Exactly and only the lines below from the one containing "DHT pin DATA: A5 -> B5" down to the one containing "SOIL pin AO: A6 -> A1" are wanted, both included; please exclude every picture.

• Provided data
____
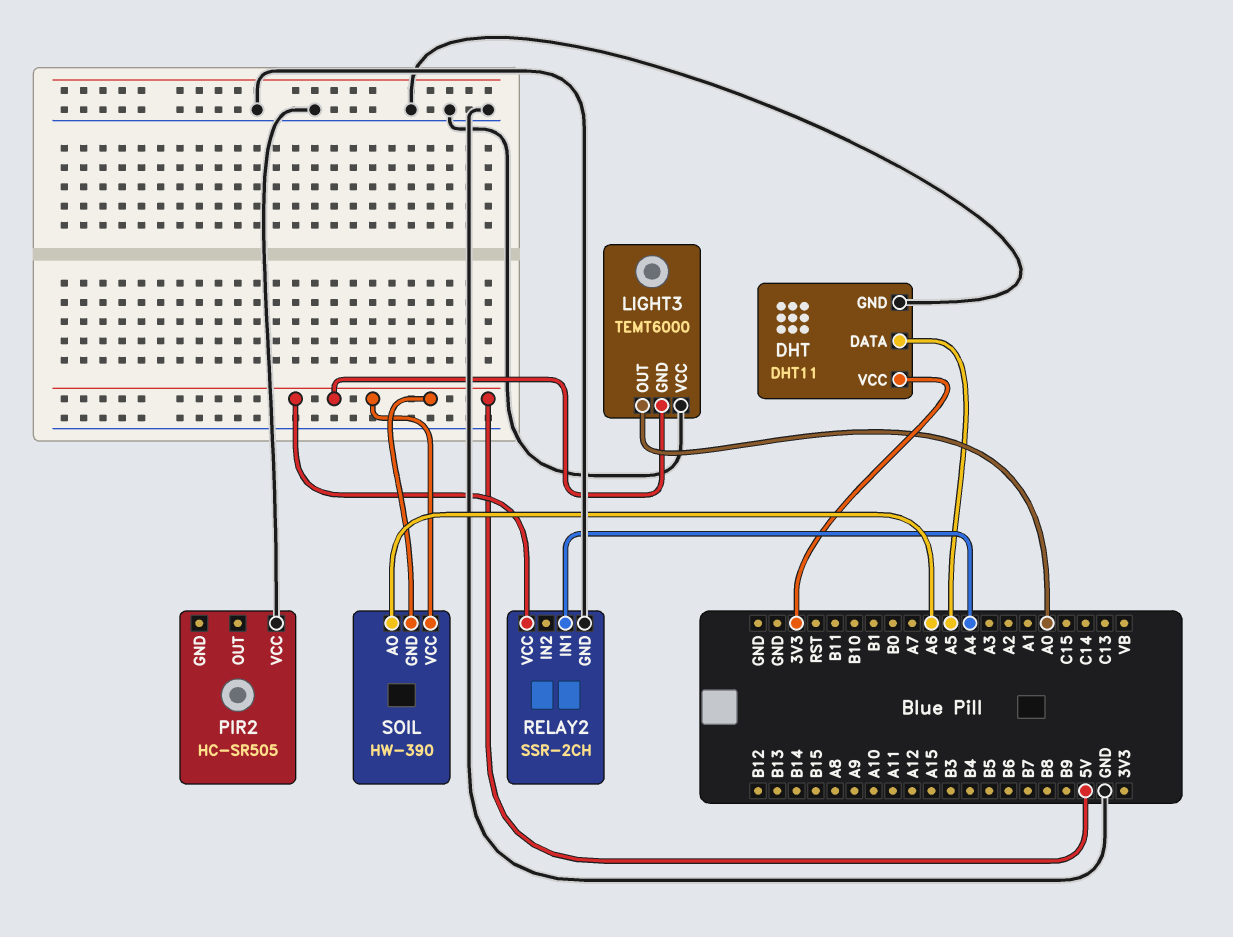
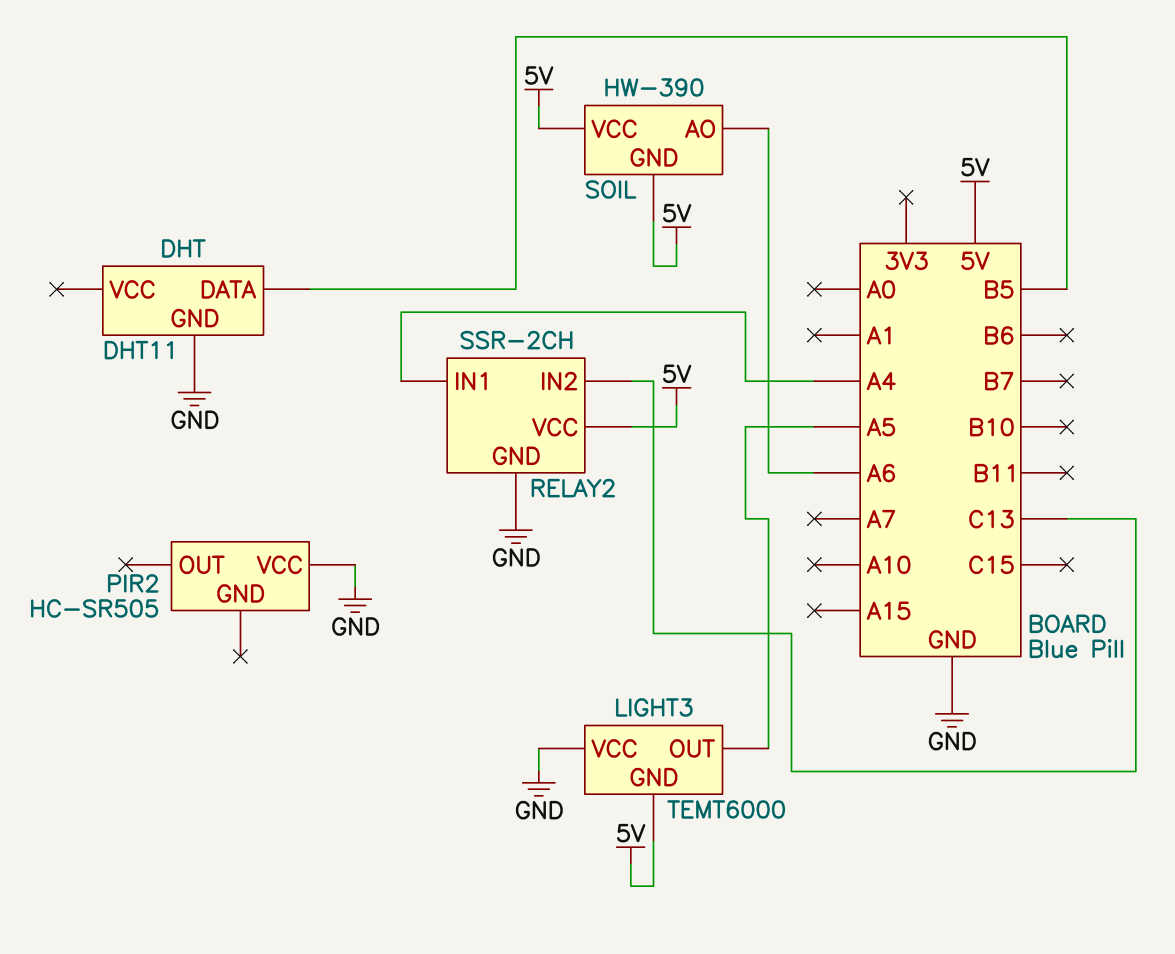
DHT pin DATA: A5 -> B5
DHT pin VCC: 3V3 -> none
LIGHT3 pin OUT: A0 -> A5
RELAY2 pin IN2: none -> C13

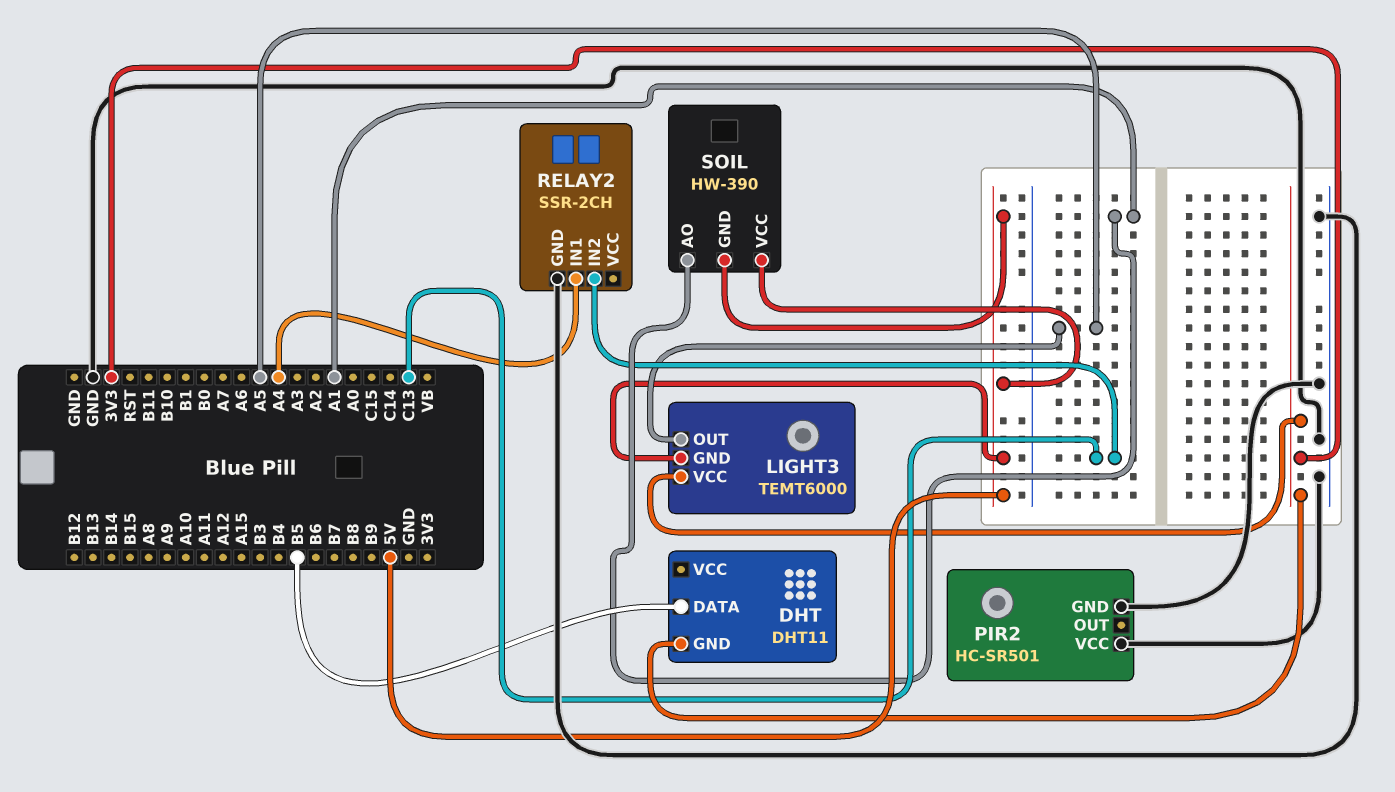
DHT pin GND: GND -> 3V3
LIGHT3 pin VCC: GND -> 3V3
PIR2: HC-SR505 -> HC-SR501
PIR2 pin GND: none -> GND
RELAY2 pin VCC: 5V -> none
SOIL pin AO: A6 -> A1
____
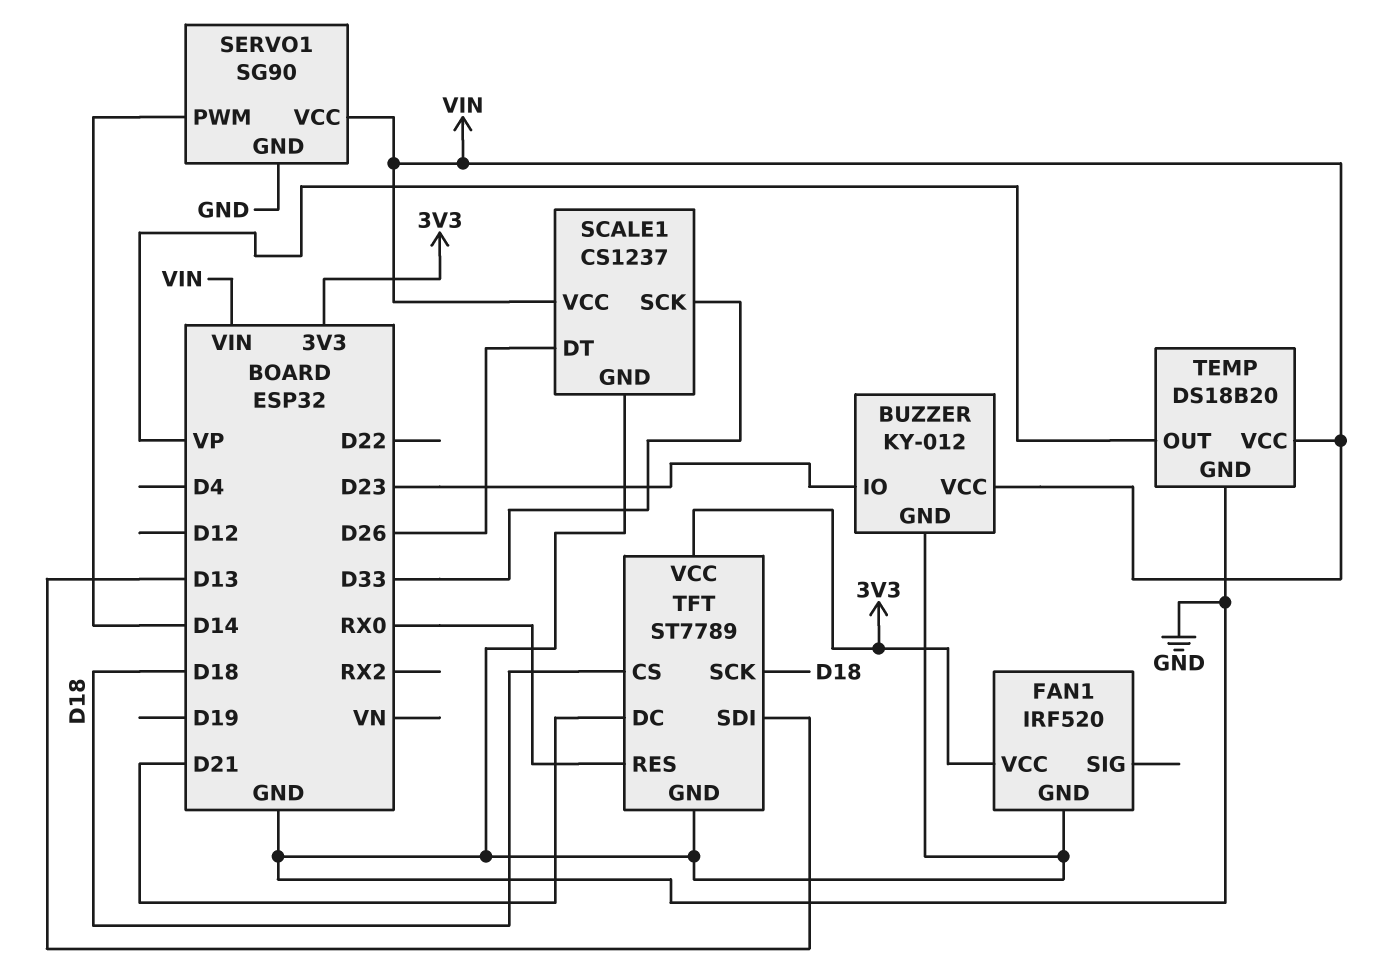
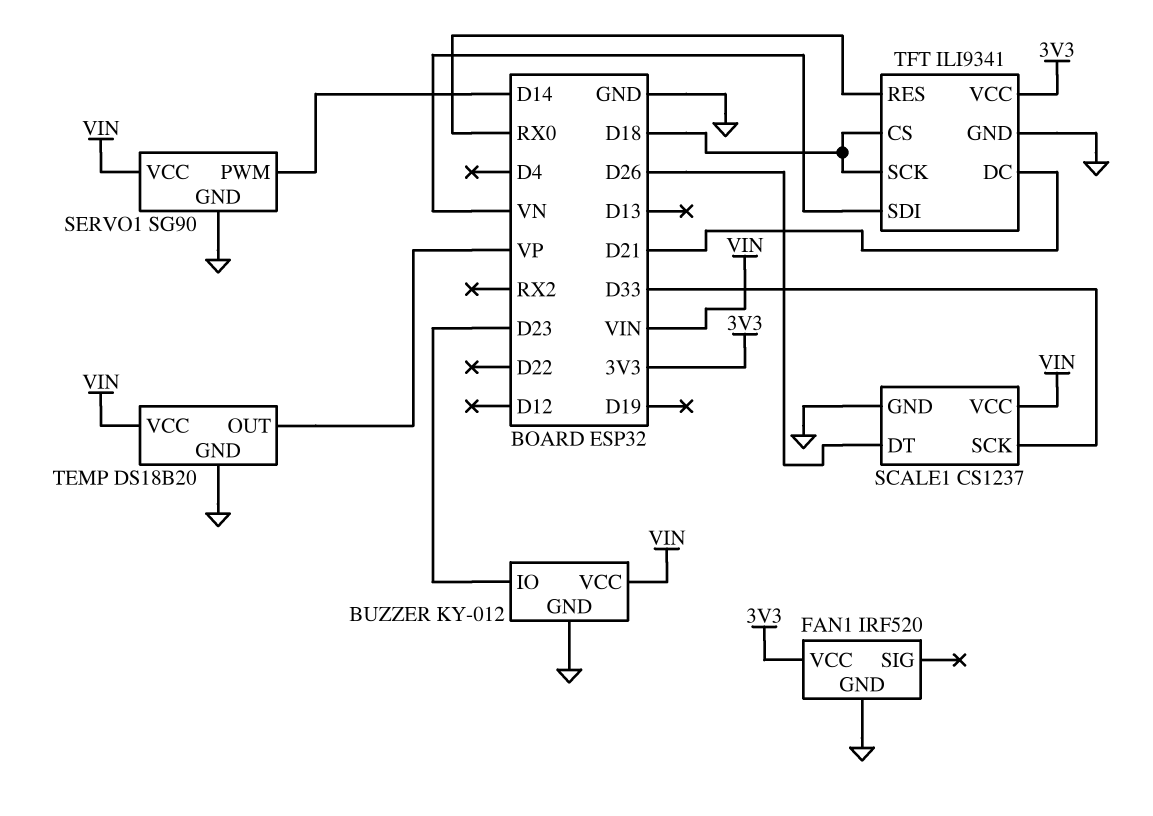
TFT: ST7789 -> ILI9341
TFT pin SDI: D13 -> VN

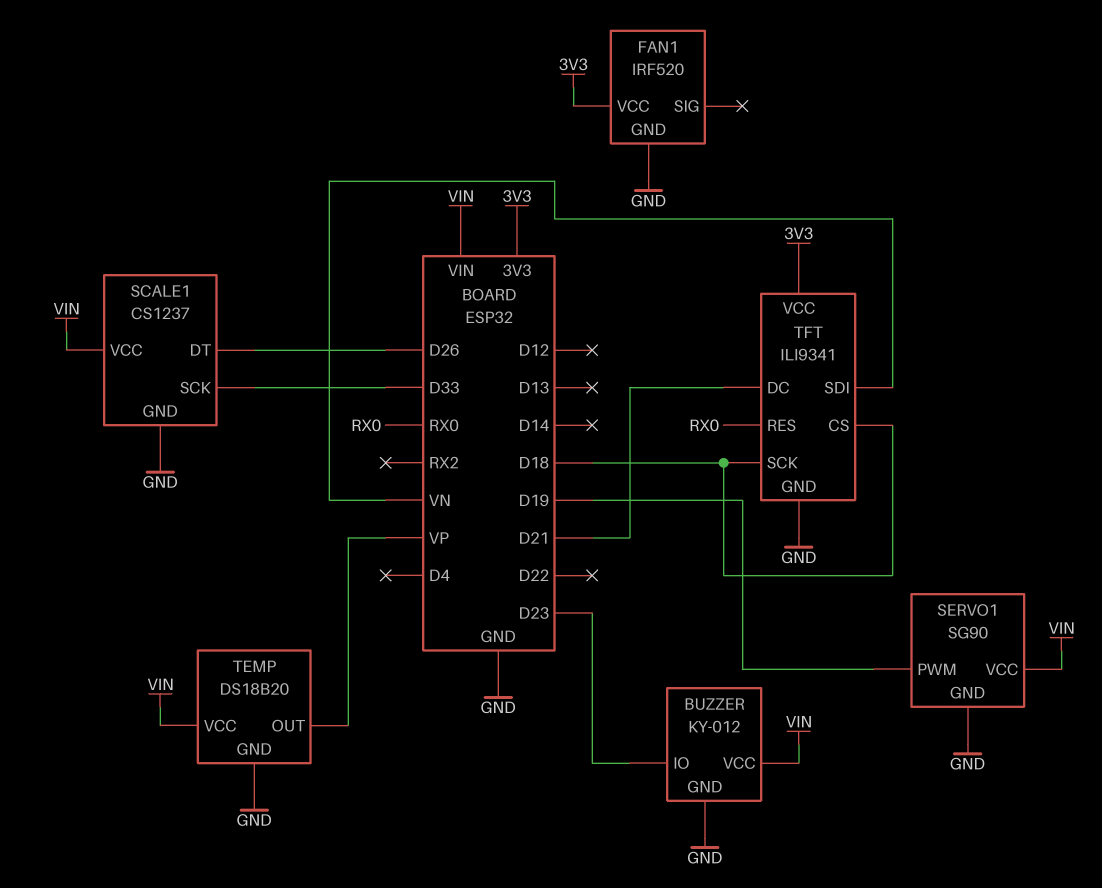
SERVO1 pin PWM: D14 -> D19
____
• Solution for this task
DHT pin DATA: A5 -> B5
DHT pin VCC: 3V3 -> none
LIGHT3 pin OUT: A0 -> A5
RELAY2 pin IN2: none -> C13

DHT pin GND: GND -> 3V3
LIGHT3 pin VCC: GND -> 3V3
PIR2: HC-SR505 -> HC-SR501
PIR2 pin GND: none -> GND
RELAY2 pin VCC: 5V -> none
SOIL pin AO: A6 -> A1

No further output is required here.